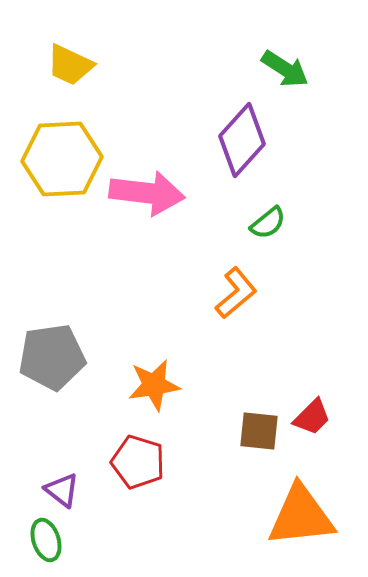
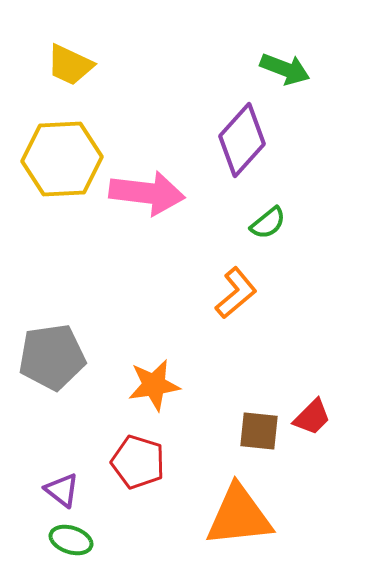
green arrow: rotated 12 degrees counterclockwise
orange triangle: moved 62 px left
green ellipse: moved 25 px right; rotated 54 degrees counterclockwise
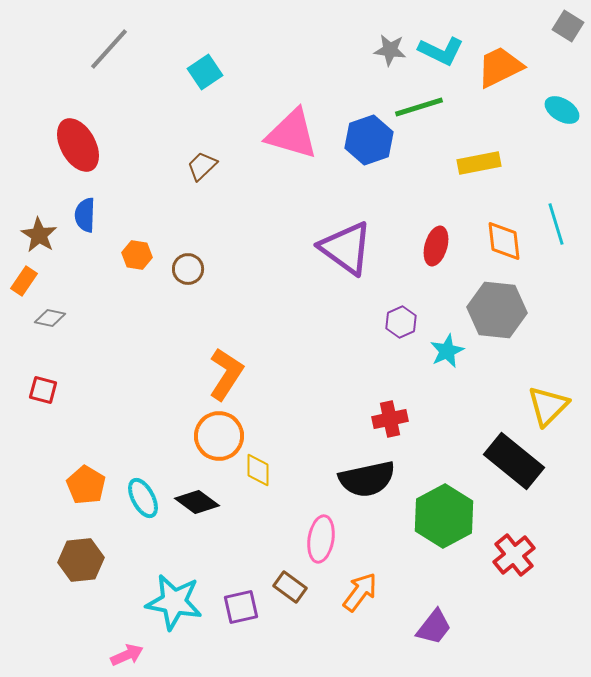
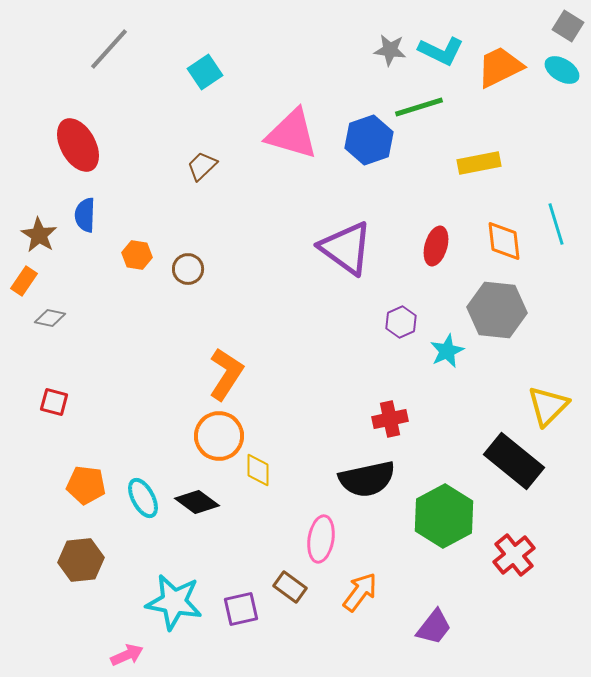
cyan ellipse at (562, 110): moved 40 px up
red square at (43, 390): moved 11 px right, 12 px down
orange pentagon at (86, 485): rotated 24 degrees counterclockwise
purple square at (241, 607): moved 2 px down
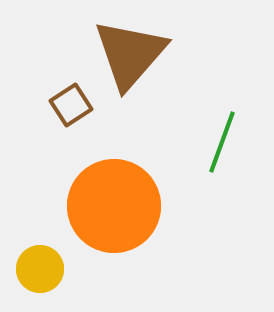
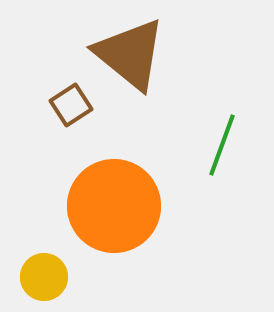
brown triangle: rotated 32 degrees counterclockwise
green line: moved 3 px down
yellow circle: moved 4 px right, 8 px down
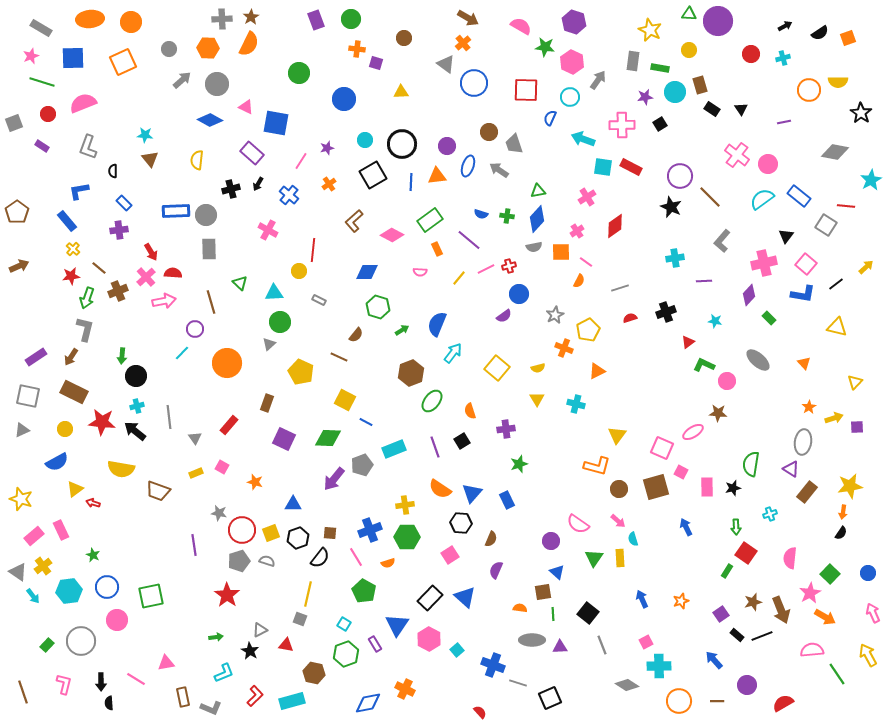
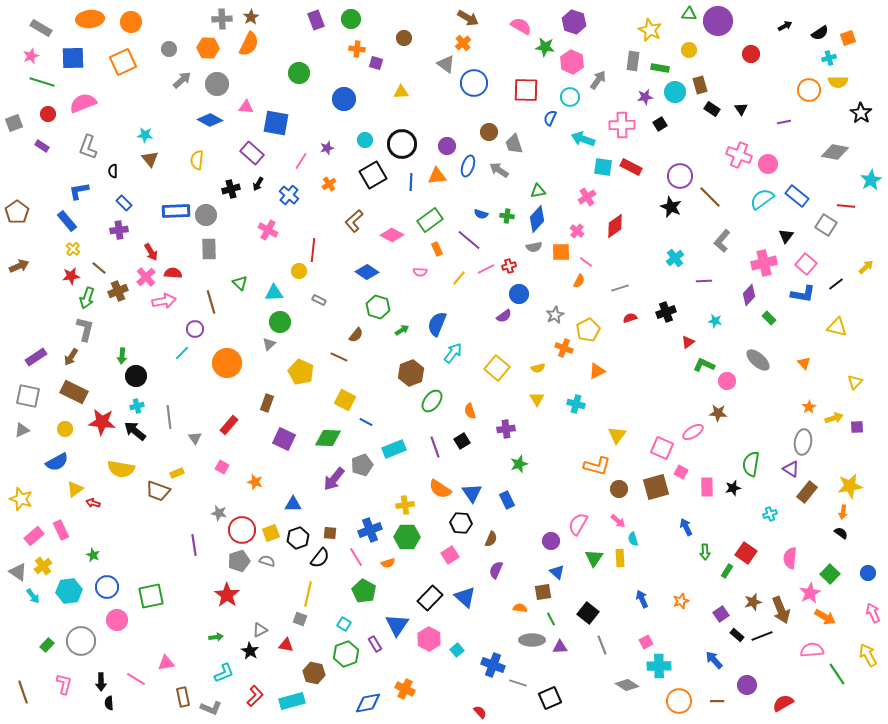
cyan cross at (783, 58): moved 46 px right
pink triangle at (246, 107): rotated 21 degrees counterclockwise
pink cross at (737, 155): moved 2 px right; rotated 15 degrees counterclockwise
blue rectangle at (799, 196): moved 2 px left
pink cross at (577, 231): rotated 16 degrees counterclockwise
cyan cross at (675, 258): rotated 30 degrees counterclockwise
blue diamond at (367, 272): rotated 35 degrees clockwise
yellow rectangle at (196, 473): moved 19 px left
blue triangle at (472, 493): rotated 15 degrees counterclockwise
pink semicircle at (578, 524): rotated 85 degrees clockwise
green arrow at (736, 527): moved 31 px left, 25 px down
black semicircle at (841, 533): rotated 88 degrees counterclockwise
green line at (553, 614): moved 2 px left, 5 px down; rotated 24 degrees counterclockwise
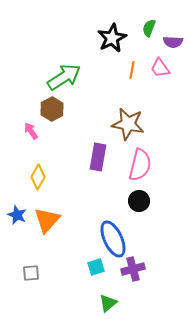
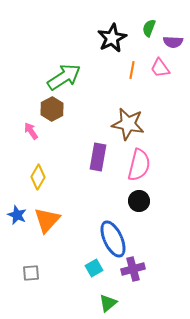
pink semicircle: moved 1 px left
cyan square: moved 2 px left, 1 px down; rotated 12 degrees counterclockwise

────

Task instructions:
Starting at the line that contains "yellow rectangle at", please write out every line to the end of the entries, inclusive, copied exactly and with pictures omitted.

Problem solution:
yellow rectangle at (196, 473): moved 19 px left
blue triangle at (472, 493): rotated 15 degrees counterclockwise
pink semicircle at (578, 524): rotated 85 degrees clockwise
green arrow at (736, 527): moved 31 px left, 25 px down
black semicircle at (841, 533): rotated 88 degrees counterclockwise
green line at (553, 614): moved 2 px left, 5 px down; rotated 24 degrees counterclockwise
pink semicircle: moved 1 px left
cyan square: moved 2 px left, 1 px down; rotated 12 degrees counterclockwise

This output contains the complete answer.